→ **Required action**
The entries should be written out again exactly as they read.

Collection entries:
# # # # #

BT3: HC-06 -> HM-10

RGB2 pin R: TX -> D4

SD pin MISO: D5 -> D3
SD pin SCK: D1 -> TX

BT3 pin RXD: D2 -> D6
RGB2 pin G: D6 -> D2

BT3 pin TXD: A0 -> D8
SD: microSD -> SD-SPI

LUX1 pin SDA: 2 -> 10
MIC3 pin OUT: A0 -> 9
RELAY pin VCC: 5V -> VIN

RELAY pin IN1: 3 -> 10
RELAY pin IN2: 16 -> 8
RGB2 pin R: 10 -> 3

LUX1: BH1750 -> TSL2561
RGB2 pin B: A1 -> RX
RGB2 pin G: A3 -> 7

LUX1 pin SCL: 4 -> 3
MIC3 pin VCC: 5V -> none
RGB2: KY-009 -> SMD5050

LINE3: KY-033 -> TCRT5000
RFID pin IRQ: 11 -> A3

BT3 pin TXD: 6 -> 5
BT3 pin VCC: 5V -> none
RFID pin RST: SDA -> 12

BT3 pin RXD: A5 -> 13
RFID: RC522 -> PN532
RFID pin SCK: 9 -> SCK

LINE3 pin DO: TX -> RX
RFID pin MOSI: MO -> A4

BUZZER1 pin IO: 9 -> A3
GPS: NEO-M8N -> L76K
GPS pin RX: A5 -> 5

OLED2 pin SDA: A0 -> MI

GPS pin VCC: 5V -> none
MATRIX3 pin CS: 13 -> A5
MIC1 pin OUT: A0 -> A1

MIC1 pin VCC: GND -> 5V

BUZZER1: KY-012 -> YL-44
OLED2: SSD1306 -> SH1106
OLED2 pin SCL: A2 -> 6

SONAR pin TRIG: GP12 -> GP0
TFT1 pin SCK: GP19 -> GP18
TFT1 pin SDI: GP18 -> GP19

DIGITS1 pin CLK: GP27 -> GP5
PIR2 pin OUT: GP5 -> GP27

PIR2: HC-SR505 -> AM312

# # # # #

→ **Response below**
BT3: HC-06 -> HM-10

RGB2 pin R: TX -> D4

SD pin MISO: D5 -> D3
SD pin SCK: D1 -> TX

BT3 pin RXD: D2 -> D6
RGB2 pin G: D6 -> D2

BT3 pin TXD: A0 -> D8
SD: microSD -> SD-SPI

LUX1 pin SDA: 2 -> 10
MIC3 pin OUT: A0 -> 9
RELAY pin VCC: 5V -> VIN

RELAY pin IN1: 3 -> 10
RELAY pin IN2: 16 -> 8
RGB2 pin R: 10 -> 3

LUX1: BH1750 -> TSL2561
RGB2 pin B: A1 -> RX
RGB2 pin G: A3 -> 7

LUX1 pin SCL: 4 -> 3
MIC3 pin VCC: 5V -> none
RGB2: KY-009 -> SMD5050

LINE3: KY-033 -> TCRT5000
RFID pin IRQ: 11 -> A3

BT3 pin TXD: 6 -> 5
BT3 pin VCC: 5V -> none
RFID pin RST: SDA -> 12

BT3 pin RXD: A5 -> 13
RFID: RC522 -> PN532
RFID pin SCK: 9 -> SCK

LINE3 pin DO: TX -> RX
RFID pin MOSI: MO -> A4

BUZZER1 pin IO: 9 -> A3
GPS: NEO-M8N -> L76K
GPS pin RX: A5 -> 5

OLED2 pin SDA: A0 -> MI

GPS pin VCC: 5V -> none
MATRIX3 pin CS: 13 -> A5
MIC1 pin OUT: A0 -> A1

MIC1 pin VCC: GND -> 5V

BUZZER1: KY-012 -> YL-44
OLED2: SSD1306 -> SH1106
OLED2 pin SCL: A2 -> 6

SONAR pin TRIG: GP12 -> GP0
TFT1 pin SCK: GP19 -> GP18
TFT1 pin SDI: GP18 -> GP19

DIGITS1 pin CLK: GP27 -> GP5
PIR2 pin OUT: GP5 -> GP27

PIR2: HC-SR505 -> AM312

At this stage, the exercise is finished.